▸ **Exercise data**
────────────────────────────────────────

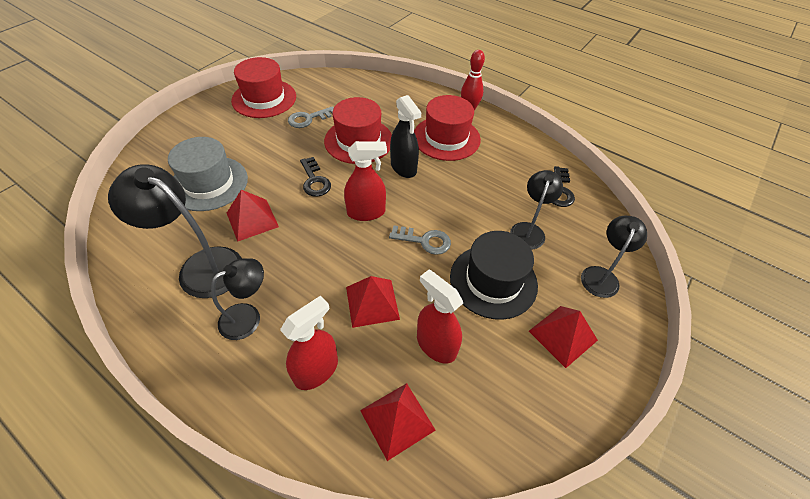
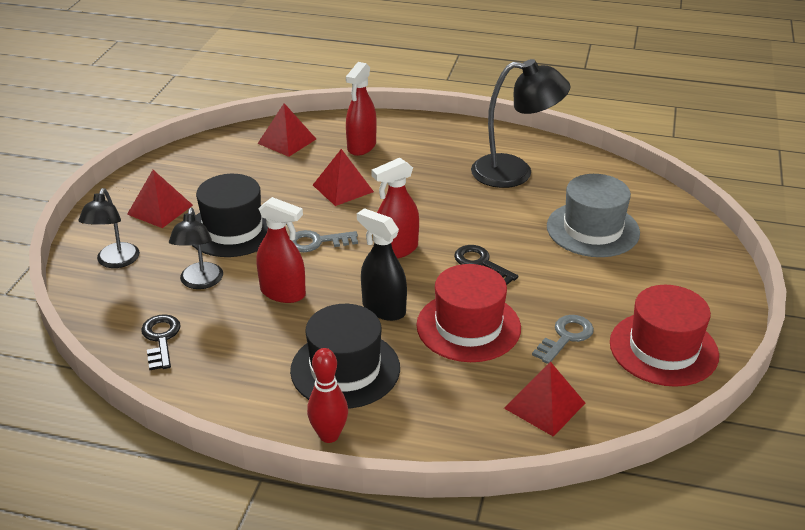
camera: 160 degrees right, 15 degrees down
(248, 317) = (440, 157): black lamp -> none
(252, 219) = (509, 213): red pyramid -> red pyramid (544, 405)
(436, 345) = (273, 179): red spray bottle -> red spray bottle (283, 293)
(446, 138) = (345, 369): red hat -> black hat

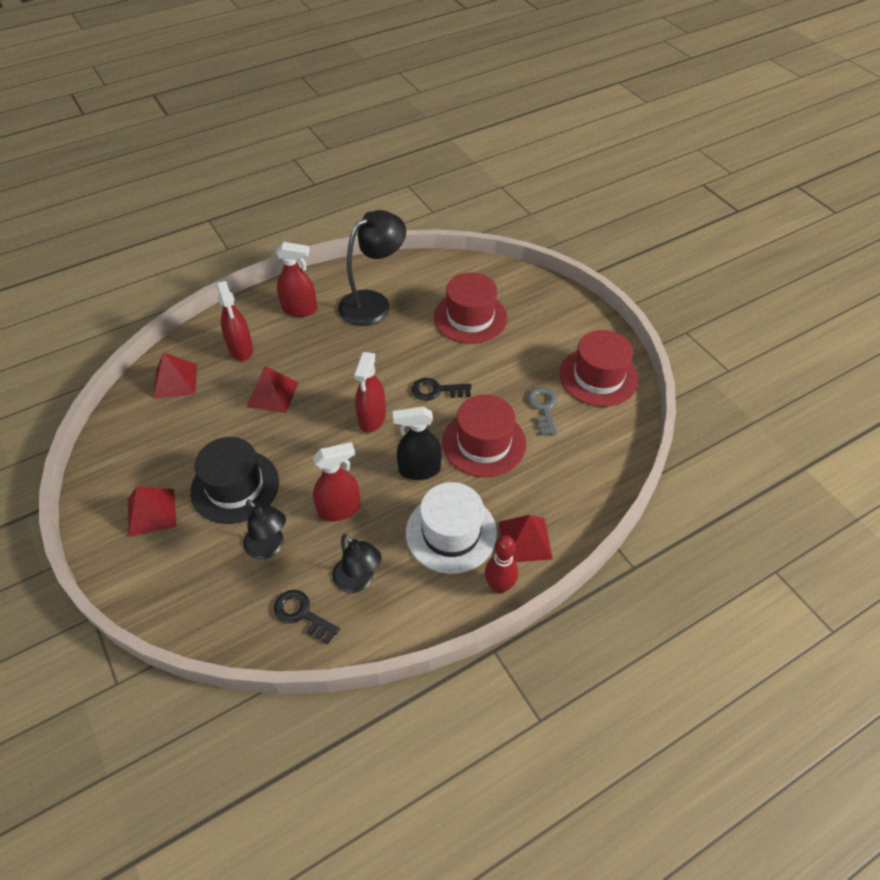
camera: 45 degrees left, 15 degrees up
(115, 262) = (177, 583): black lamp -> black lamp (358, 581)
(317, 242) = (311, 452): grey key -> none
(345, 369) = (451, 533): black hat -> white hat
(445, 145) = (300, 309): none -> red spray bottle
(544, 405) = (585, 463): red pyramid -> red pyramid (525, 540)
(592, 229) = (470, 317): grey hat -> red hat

────────────────────────────────────────

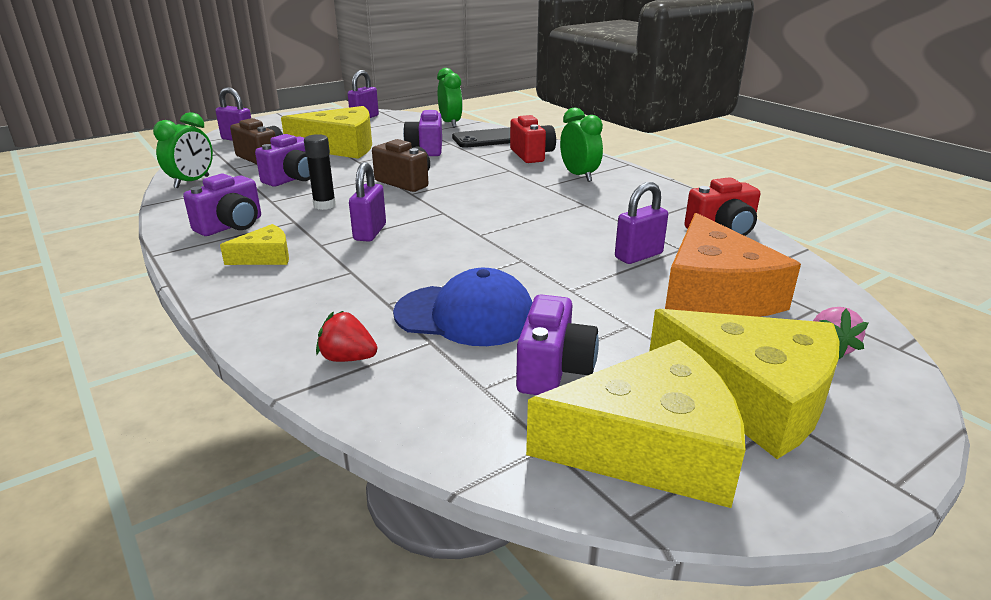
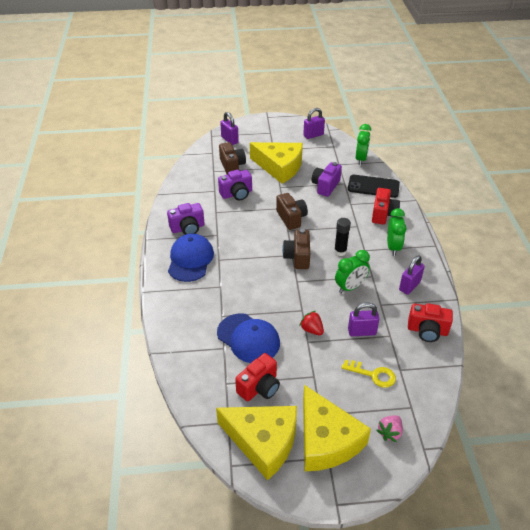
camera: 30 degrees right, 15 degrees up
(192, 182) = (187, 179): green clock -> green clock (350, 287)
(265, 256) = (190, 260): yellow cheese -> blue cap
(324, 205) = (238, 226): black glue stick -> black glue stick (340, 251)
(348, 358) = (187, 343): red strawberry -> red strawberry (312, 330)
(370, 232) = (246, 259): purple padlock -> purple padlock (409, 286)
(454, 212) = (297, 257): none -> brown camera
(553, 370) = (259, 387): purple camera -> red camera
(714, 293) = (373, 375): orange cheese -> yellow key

────────────────────────────────────────

Where a line in the records above includes the string "none", show it.

(248, 317) = (440, 157): black lamp -> none
(317, 242) = (311, 452): grey key -> none
(445, 145) = (300, 309): none -> red spray bottle
(454, 212) = (297, 257): none -> brown camera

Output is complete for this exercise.